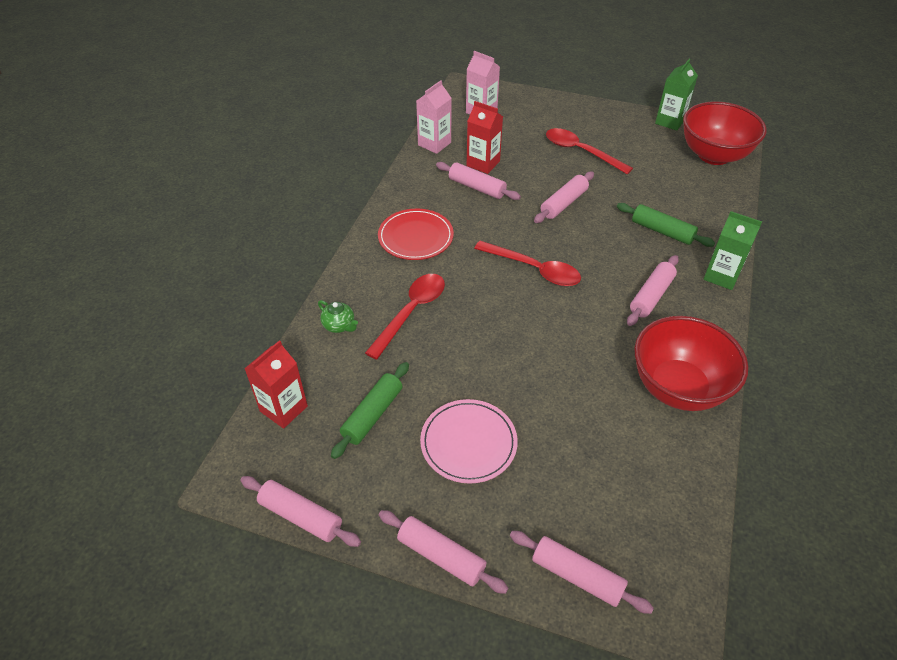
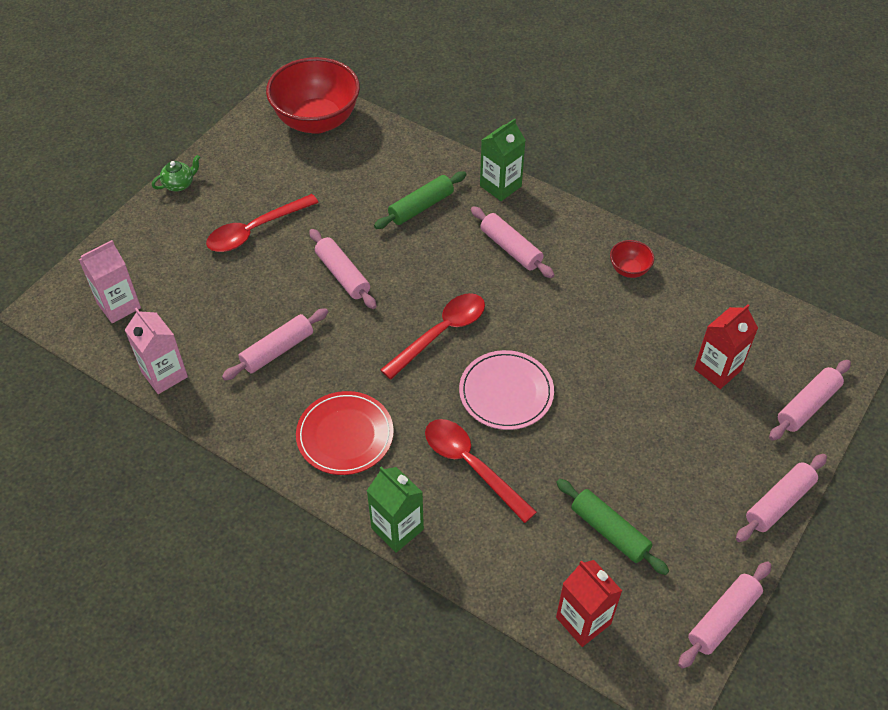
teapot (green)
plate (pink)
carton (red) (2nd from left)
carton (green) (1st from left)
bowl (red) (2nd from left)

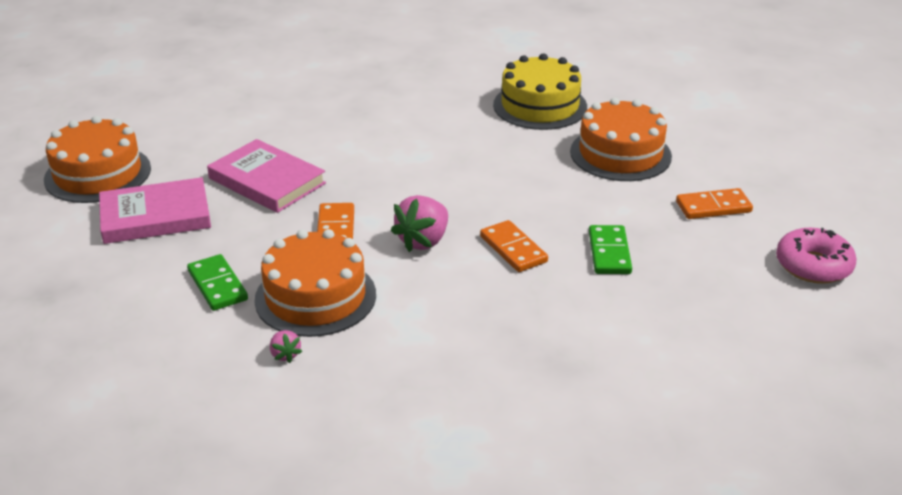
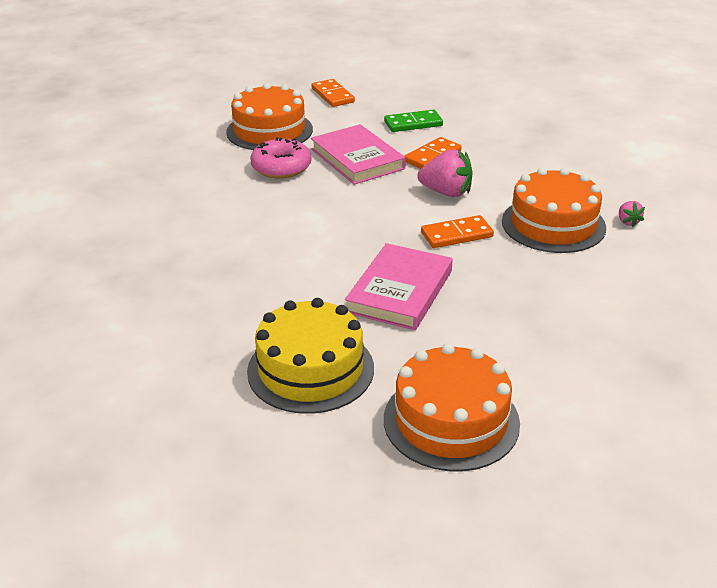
domino (green) (1st from left in the first image)
book (pink) (1st from left)
cake (yellow)
donut (pink)
strawberry (pink) (2nd from left)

++++++

Exercise goal:
Find and copy each line of the listing above that holds the word "green".

Result for this exercise:
teapot (green)
carton (green) (1st from left)
domino (green) (1st from left in the first image)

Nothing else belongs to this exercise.